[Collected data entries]
——
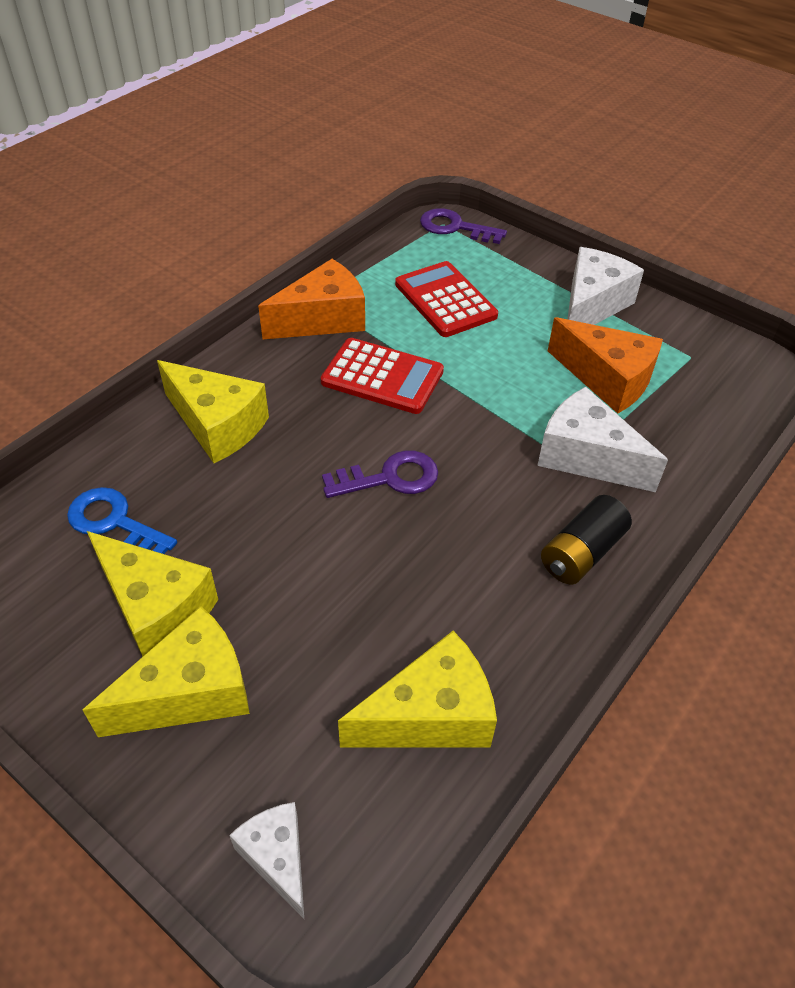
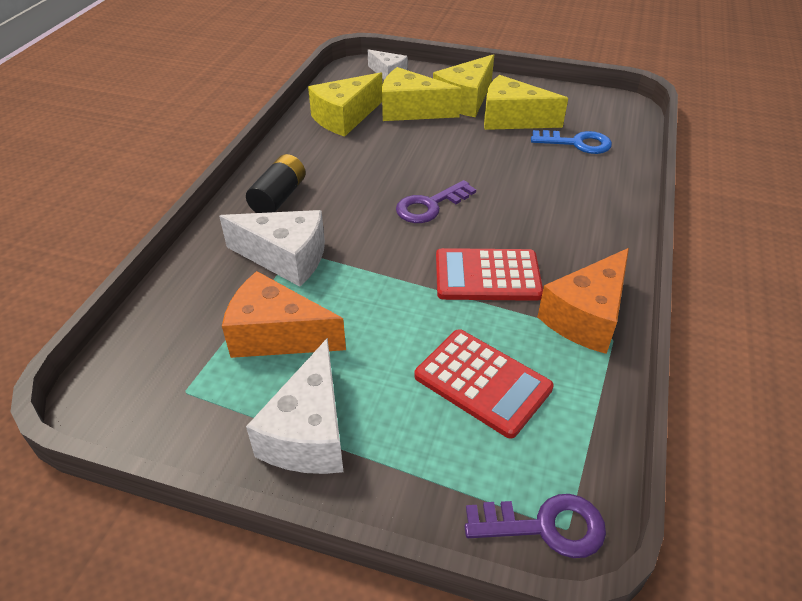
camera: 160 degrees right, 5 degrees down
(217, 425) = (578, 205): yellow cheese -> yellow cheese (411, 110)

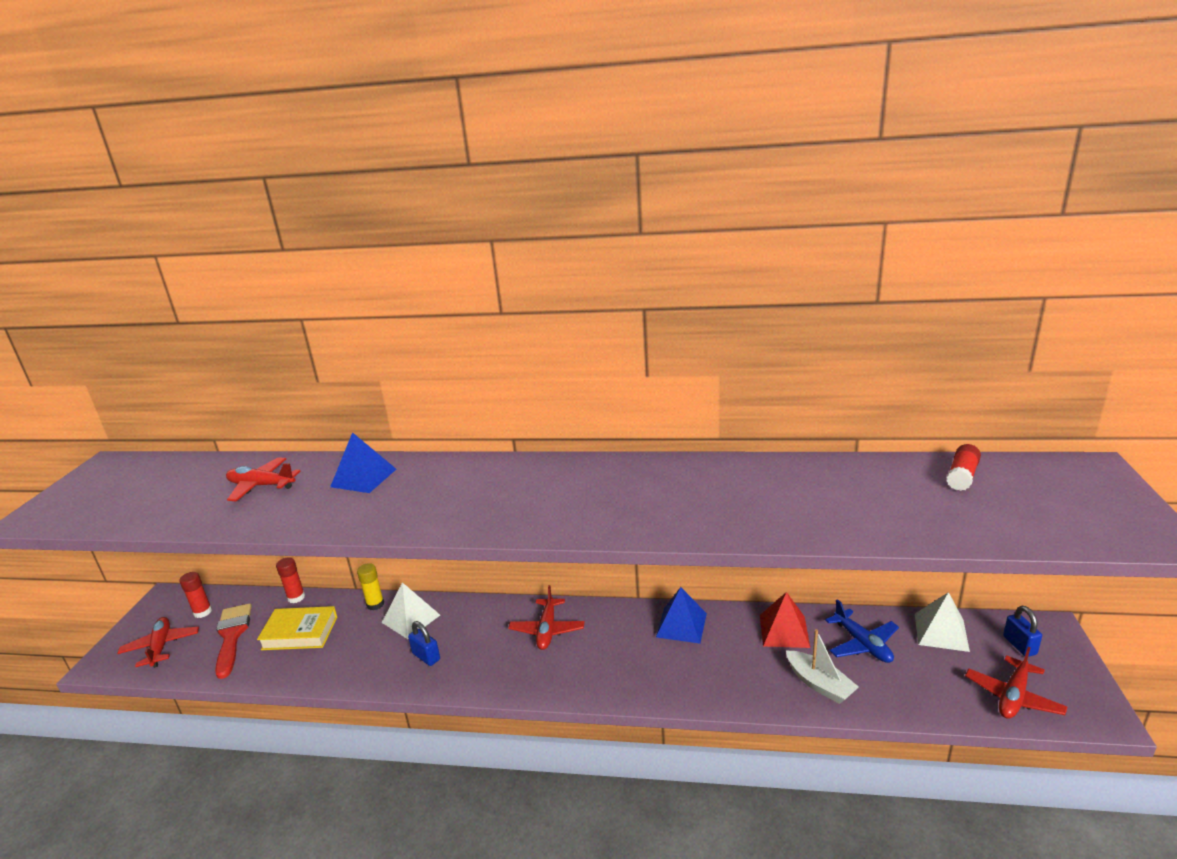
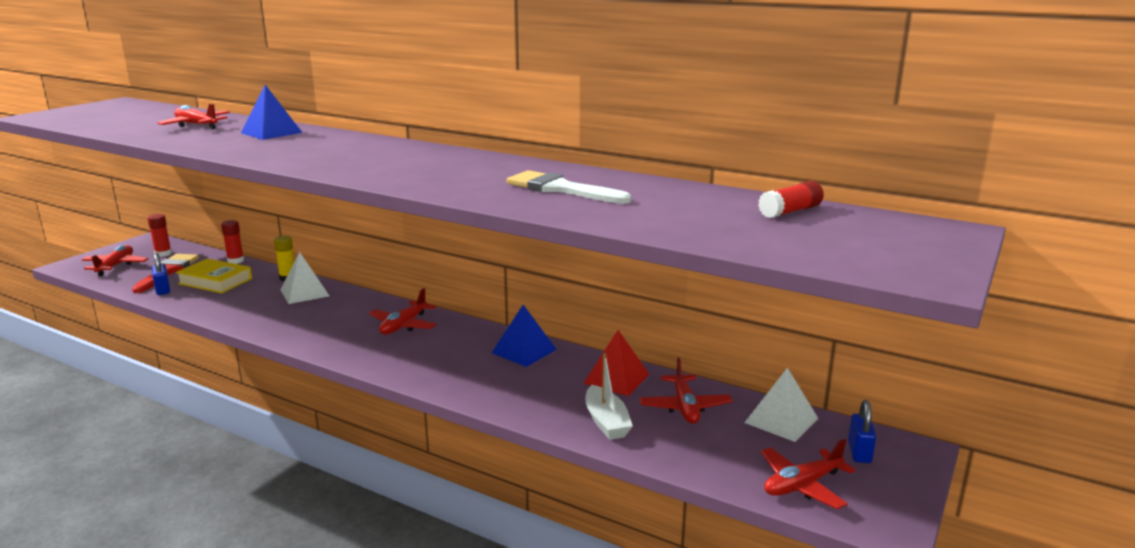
camera: 20 degrees right, 5 degrees down
(426, 656) = (290, 317): blue padlock -> blue padlock (163, 290)
(753, 496) = (561, 189): none -> white brush
(862, 644) = (685, 407): blue plane -> red plane

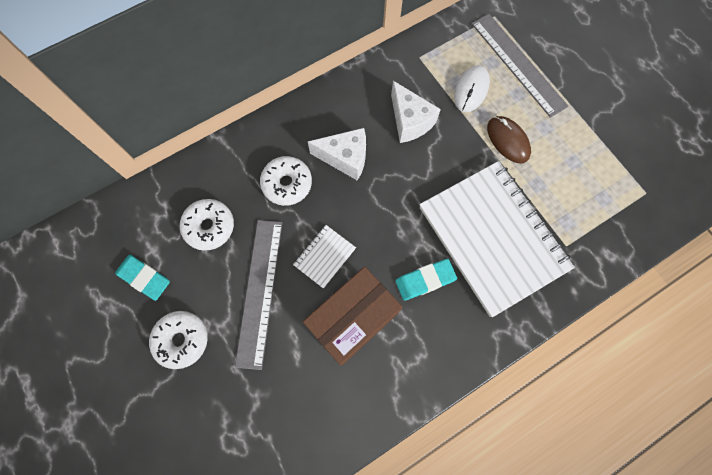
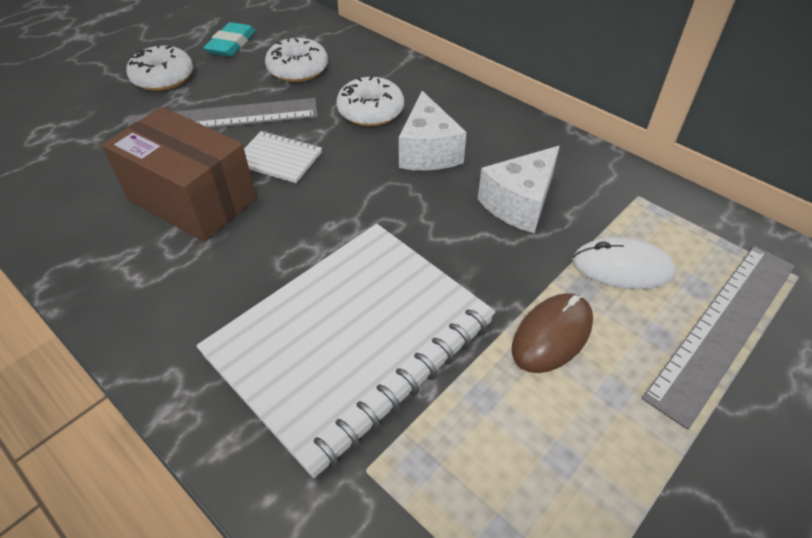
camera: 75 degrees right, 25 degrees down
(425, 280) = (259, 264): turquoise eraser -> none

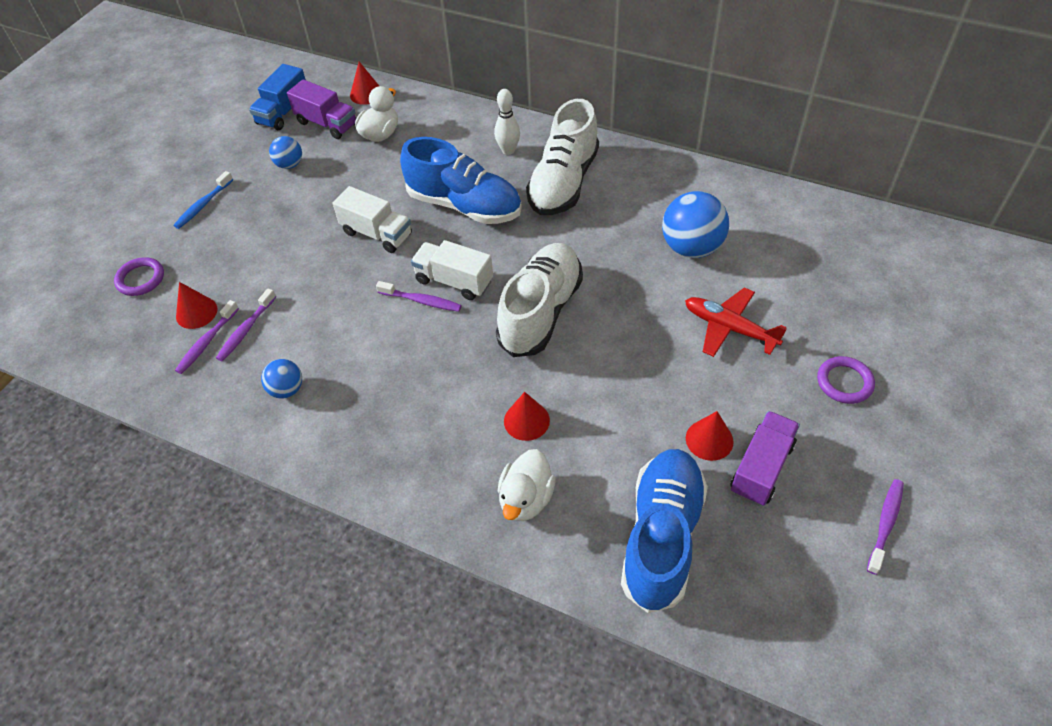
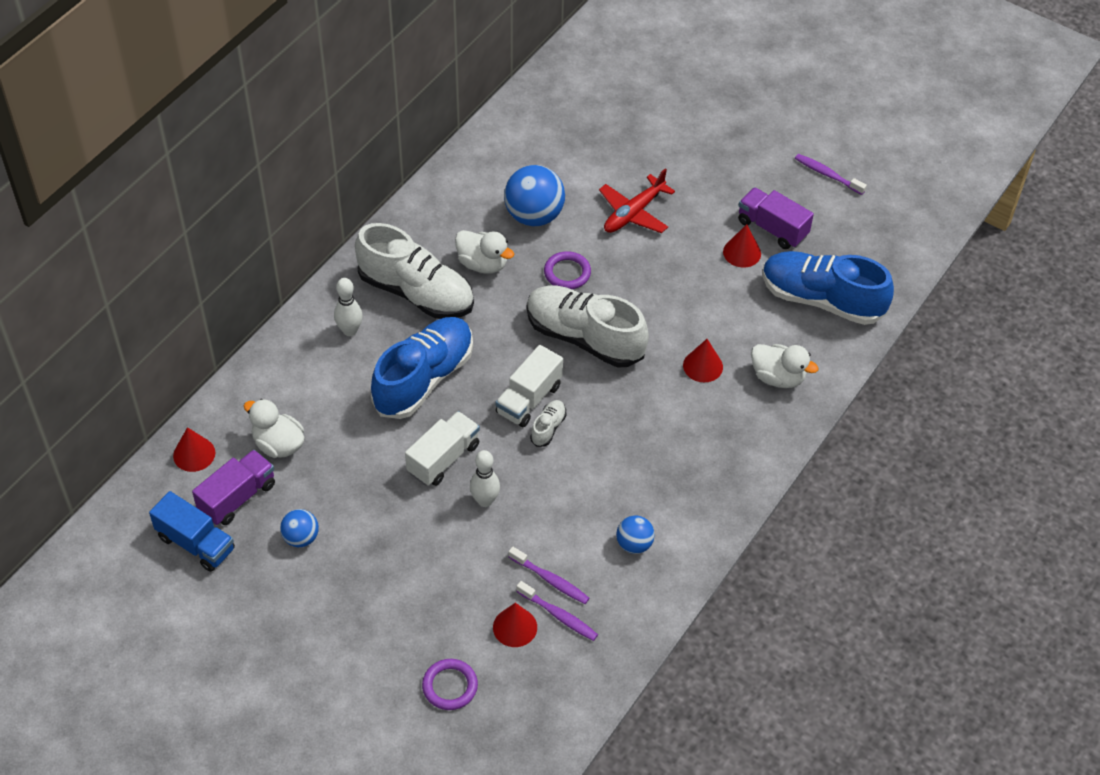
camera: 85 degrees left, 0 degrees up
(203, 205) = (344, 628): blue toothbrush -> none
(333, 269) = (485, 500): none -> white bowling pin
(421, 301) = (548, 428): purple toothbrush -> white shoe
(613, 221) = (483, 264): none -> white duck
(844, 382) = (703, 159): purple ring -> purple ring (567, 273)

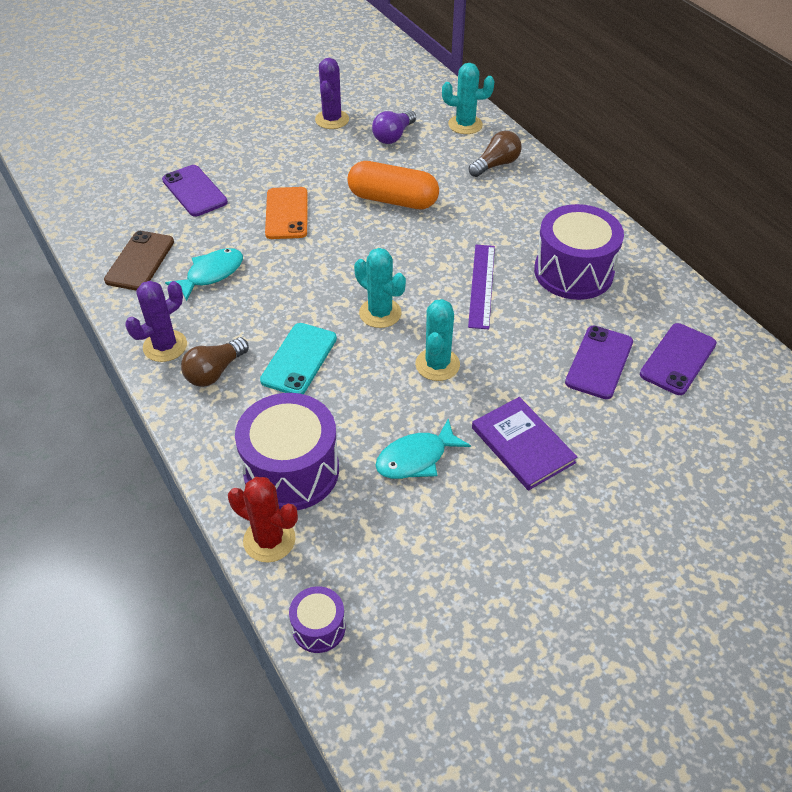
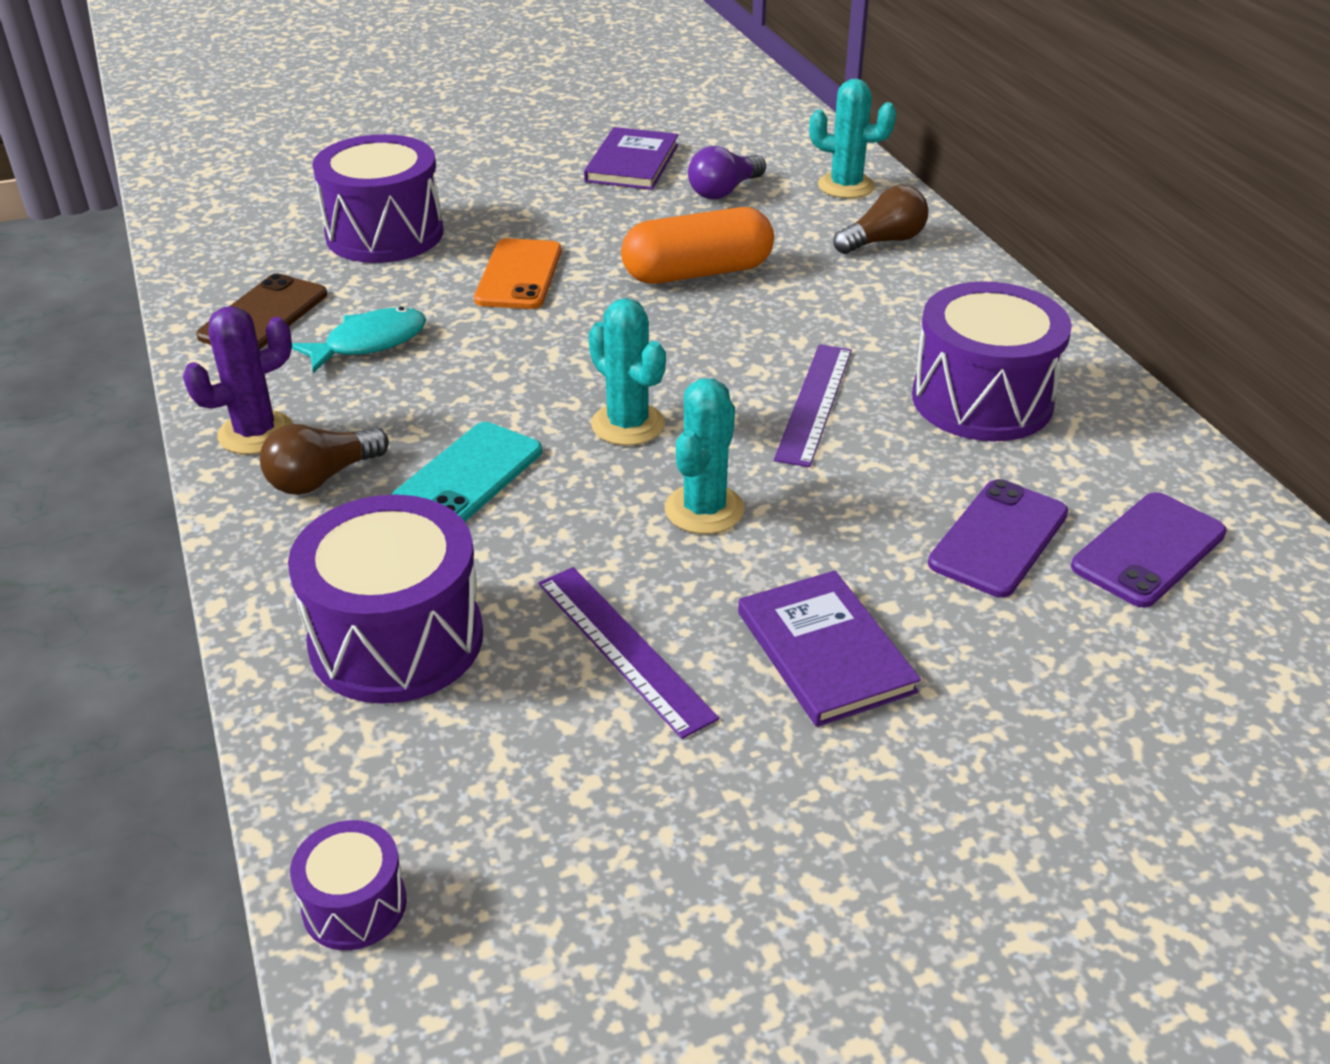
camera: 10 degrees right, 10 degrees down
(194, 191) = (384, 234): purple phone -> purple drum
(269, 540) = (318, 744): red cactus -> none
(332, 120) = (632, 163): purple cactus -> purple book
(393, 200) = (697, 273): orange capsule -> orange capsule turned 45 degrees counterclockwise
(416, 458) = (623, 648): turquoise fish -> purple ruler

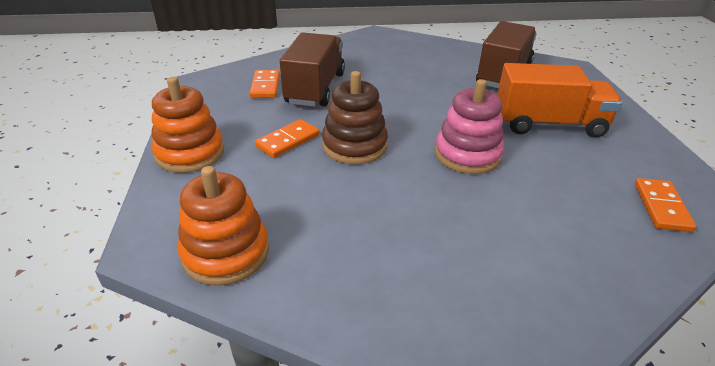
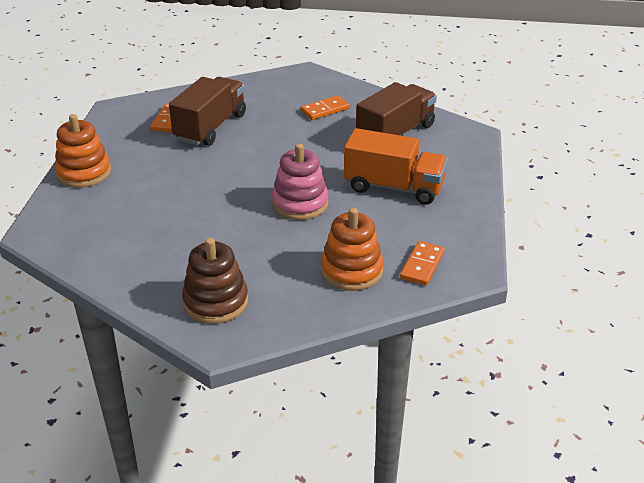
camera: 15 degrees right, 0 degrees up
(226, 253) = (82, 246): orange stacking toy -> orange stacking toy (351, 271)
(288, 141) = (162, 172): orange domino -> orange domino (325, 110)
(354, 146) = (213, 184): brown stacking toy -> brown stacking toy (215, 302)

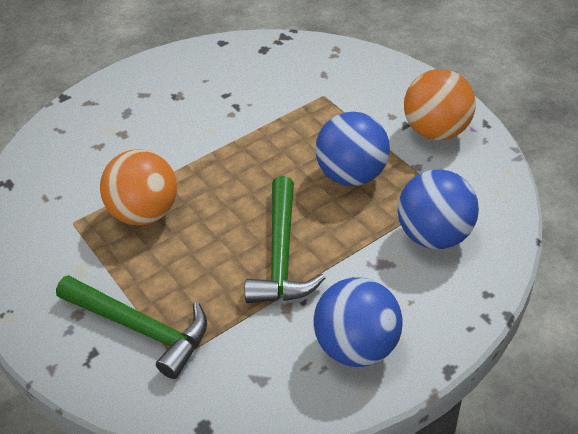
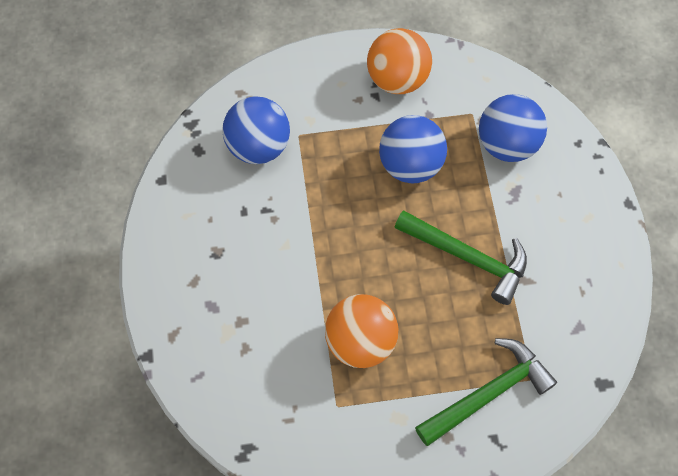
camera: 65 degrees left, 20 degrees up
(357, 346) = (582, 250): blue ball -> blue ball (259, 146)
——
**REQUIREMENT:** Extract the text of all the records above verbatim, excluding pictures.

**RESPONSE BOX:**
camera: 160 degrees right, 5 degrees down
(217, 425) = (578, 205): yellow cheese -> yellow cheese (411, 110)

camera: 20 degrees right, 5 degrees down
(426, 656) = (290, 317): blue padlock -> blue padlock (163, 290)
(753, 496) = (561, 189): none -> white brush
(862, 644) = (685, 407): blue plane -> red plane

camera: 75 degrees right, 25 degrees down
(425, 280) = (259, 264): turquoise eraser -> none

camera: 85 degrees left, 0 degrees up
(203, 205) = (344, 628): blue toothbrush -> none
(333, 269) = (485, 500): none -> white bowling pin
(421, 301) = (548, 428): purple toothbrush -> white shoe
(613, 221) = (483, 264): none -> white duck
(844, 382) = (703, 159): purple ring -> purple ring (567, 273)

camera: 10 degrees right, 10 degrees down
(194, 191) = (384, 234): purple phone -> purple drum
(269, 540) = (318, 744): red cactus -> none
(332, 120) = (632, 163): purple cactus -> purple book
(393, 200) = (697, 273): orange capsule -> orange capsule turned 45 degrees counterclockwise
(416, 458) = (623, 648): turquoise fish -> purple ruler

camera: 15 degrees right, 0 degrees up
(226, 253) = (82, 246): orange stacking toy -> orange stacking toy (351, 271)
(288, 141) = (162, 172): orange domino -> orange domino (325, 110)
(354, 146) = (213, 184): brown stacking toy -> brown stacking toy (215, 302)

camera: 65 degrees left, 20 degrees up
(357, 346) = (582, 250): blue ball -> blue ball (259, 146)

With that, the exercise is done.